The problem:
Set down every entry exactly as it was written.

Data for processing:
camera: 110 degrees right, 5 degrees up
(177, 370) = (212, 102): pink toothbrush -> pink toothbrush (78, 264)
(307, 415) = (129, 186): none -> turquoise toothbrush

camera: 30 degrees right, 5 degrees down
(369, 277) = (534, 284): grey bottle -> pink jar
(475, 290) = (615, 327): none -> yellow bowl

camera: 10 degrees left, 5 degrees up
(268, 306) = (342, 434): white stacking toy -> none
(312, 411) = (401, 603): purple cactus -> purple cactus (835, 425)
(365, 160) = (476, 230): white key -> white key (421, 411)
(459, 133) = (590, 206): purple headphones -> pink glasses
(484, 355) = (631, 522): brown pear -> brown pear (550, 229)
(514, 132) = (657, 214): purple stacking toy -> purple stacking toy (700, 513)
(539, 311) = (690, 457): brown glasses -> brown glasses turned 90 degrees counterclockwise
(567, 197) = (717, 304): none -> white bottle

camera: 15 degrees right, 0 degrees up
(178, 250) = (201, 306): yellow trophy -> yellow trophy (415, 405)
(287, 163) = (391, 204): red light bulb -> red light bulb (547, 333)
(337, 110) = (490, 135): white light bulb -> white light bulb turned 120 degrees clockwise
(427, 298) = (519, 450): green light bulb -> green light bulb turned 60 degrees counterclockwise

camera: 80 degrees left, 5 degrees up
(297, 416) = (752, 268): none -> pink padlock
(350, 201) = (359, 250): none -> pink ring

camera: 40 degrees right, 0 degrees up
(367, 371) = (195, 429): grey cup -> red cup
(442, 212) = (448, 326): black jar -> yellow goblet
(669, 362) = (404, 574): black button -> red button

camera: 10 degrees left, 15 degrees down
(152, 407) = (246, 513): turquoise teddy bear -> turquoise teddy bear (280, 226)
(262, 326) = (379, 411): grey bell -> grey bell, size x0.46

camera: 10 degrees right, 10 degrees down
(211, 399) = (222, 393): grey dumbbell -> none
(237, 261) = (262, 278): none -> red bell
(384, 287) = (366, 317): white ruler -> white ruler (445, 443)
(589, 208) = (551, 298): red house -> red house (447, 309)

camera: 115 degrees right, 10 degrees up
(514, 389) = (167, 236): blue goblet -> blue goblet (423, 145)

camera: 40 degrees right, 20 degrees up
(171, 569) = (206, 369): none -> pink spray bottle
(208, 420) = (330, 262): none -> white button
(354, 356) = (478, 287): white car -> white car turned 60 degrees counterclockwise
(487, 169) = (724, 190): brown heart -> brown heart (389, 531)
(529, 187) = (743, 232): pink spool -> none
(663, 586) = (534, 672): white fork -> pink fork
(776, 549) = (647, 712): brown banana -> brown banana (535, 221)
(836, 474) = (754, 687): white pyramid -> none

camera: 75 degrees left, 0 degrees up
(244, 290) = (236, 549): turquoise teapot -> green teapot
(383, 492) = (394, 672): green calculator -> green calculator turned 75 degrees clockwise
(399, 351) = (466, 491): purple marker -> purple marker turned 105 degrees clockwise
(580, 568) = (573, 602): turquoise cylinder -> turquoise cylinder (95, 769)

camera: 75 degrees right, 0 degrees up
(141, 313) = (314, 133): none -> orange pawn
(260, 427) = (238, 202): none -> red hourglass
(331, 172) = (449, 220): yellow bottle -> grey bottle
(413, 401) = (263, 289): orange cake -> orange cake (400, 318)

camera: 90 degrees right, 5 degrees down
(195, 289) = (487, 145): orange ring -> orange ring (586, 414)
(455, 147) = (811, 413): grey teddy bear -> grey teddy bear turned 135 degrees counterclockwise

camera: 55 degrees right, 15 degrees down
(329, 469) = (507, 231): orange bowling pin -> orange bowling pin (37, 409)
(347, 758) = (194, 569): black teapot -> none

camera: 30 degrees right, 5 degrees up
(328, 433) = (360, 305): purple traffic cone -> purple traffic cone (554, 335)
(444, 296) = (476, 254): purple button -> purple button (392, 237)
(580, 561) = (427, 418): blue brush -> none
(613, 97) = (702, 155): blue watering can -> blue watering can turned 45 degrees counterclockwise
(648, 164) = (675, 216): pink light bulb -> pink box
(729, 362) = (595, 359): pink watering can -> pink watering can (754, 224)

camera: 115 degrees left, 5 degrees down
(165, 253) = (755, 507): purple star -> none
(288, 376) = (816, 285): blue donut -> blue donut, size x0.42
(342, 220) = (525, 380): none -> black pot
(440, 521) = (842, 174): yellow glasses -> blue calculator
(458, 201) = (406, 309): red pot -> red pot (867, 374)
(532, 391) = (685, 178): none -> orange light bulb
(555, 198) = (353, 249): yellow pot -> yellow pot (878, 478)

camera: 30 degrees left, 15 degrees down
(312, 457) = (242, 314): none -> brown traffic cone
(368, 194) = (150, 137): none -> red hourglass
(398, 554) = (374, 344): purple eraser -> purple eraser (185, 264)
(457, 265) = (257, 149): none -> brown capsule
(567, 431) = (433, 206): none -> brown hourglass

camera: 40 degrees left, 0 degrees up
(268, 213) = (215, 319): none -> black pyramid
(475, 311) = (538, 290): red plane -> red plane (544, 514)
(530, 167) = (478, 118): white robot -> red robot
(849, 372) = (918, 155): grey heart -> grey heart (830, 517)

Output for this exercise:
camera: 110 degrees right, 5 degrees up
(177, 370) = (212, 102): pink toothbrush -> pink toothbrush (78, 264)
(307, 415) = (129, 186): none -> turquoise toothbrush

camera: 30 degrees right, 5 degrees down
(369, 277) = (534, 284): grey bottle -> pink jar
(475, 290) = (615, 327): none -> yellow bowl

camera: 10 degrees left, 5 degrees up
(268, 306) = (342, 434): white stacking toy -> none
(312, 411) = (401, 603): purple cactus -> purple cactus (835, 425)
(365, 160) = (476, 230): white key -> white key (421, 411)
(459, 133) = (590, 206): purple headphones -> pink glasses
(484, 355) = (631, 522): brown pear -> brown pear (550, 229)
(514, 132) = (657, 214): purple stacking toy -> purple stacking toy (700, 513)
(539, 311) = (690, 457): brown glasses -> brown glasses turned 90 degrees counterclockwise
(567, 197) = (717, 304): none -> white bottle

camera: 15 degrees right, 0 degrees up
(178, 250) = (201, 306): yellow trophy -> yellow trophy (415, 405)
(287, 163) = (391, 204): red light bulb -> red light bulb (547, 333)
(337, 110) = (490, 135): white light bulb -> white light bulb turned 120 degrees clockwise
(427, 298) = (519, 450): green light bulb -> green light bulb turned 60 degrees counterclockwise

camera: 80 degrees left, 5 degrees up
(297, 416) = (752, 268): none -> pink padlock
(350, 201) = (359, 250): none -> pink ring

camera: 40 degrees right, 0 degrees up
(367, 371) = (195, 429): grey cup -> red cup
(442, 212) = (448, 326): black jar -> yellow goblet
(669, 362) = (404, 574): black button -> red button

camera: 10 degrees left, 15 degrees down
(152, 407) = (246, 513): turquoise teddy bear -> turquoise teddy bear (280, 226)
(262, 326) = (379, 411): grey bell -> grey bell, size x0.46

camera: 10 degrees right, 10 degrees down
(211, 399) = (222, 393): grey dumbbell -> none
(237, 261) = (262, 278): none -> red bell
(384, 287) = (366, 317): white ruler -> white ruler (445, 443)
(589, 208) = (551, 298): red house -> red house (447, 309)

camera: 115 degrees right, 10 degrees up
(514, 389) = (167, 236): blue goblet -> blue goblet (423, 145)

camera: 40 degrees right, 20 degrees up
(171, 569) = (206, 369): none -> pink spray bottle
(208, 420) = (330, 262): none -> white button
(354, 356) = (478, 287): white car -> white car turned 60 degrees counterclockwise
(487, 169) = (724, 190): brown heart -> brown heart (389, 531)
(529, 187) = (743, 232): pink spool -> none
(663, 586) = (534, 672): white fork -> pink fork
(776, 549) = (647, 712): brown banana -> brown banana (535, 221)
(836, 474) = (754, 687): white pyramid -> none

camera: 75 degrees left, 0 degrees up
(244, 290) = (236, 549): turquoise teapot -> green teapot
(383, 492) = (394, 672): green calculator -> green calculator turned 75 degrees clockwise
(399, 351) = (466, 491): purple marker -> purple marker turned 105 degrees clockwise
(580, 568) = (573, 602): turquoise cylinder -> turquoise cylinder (95, 769)

camera: 75 degrees right, 0 degrees up
(141, 313) = (314, 133): none -> orange pawn
(260, 427) = (238, 202): none -> red hourglass
(331, 172) = (449, 220): yellow bottle -> grey bottle
(413, 401) = (263, 289): orange cake -> orange cake (400, 318)

camera: 90 degrees right, 5 degrees down
(195, 289) = (487, 145): orange ring -> orange ring (586, 414)
(455, 147) = (811, 413): grey teddy bear -> grey teddy bear turned 135 degrees counterclockwise

camera: 55 degrees right, 15 degrees down
(329, 469) = (507, 231): orange bowling pin -> orange bowling pin (37, 409)
(347, 758) = (194, 569): black teapot -> none

camera: 30 degrees right, 5 degrees up
(328, 433) = (360, 305): purple traffic cone -> purple traffic cone (554, 335)
(444, 296) = (476, 254): purple button -> purple button (392, 237)
(580, 561) = (427, 418): blue brush -> none
(613, 97) = (702, 155): blue watering can -> blue watering can turned 45 degrees counterclockwise
(648, 164) = (675, 216): pink light bulb -> pink box
(729, 362) = (595, 359): pink watering can -> pink watering can (754, 224)

camera: 115 degrees left, 5 degrees down
(165, 253) = (755, 507): purple star -> none
(288, 376) = (816, 285): blue donut -> blue donut, size x0.42
(342, 220) = (525, 380): none -> black pot
(440, 521) = (842, 174): yellow glasses -> blue calculator
(458, 201) = (406, 309): red pot -> red pot (867, 374)
(532, 391) = (685, 178): none -> orange light bulb
(555, 198) = (353, 249): yellow pot -> yellow pot (878, 478)

camera: 30 degrees left, 15 degrees down
(312, 457) = (242, 314): none -> brown traffic cone
(368, 194) = (150, 137): none -> red hourglass
(398, 554) = (374, 344): purple eraser -> purple eraser (185, 264)
(457, 265) = (257, 149): none -> brown capsule
(567, 431) = (433, 206): none -> brown hourglass

camera: 40 degrees left, 0 degrees up
(268, 213) = (215, 319): none -> black pyramid
(475, 311) = (538, 290): red plane -> red plane (544, 514)
(530, 167) = (478, 118): white robot -> red robot
(849, 372) = (918, 155): grey heart -> grey heart (830, 517)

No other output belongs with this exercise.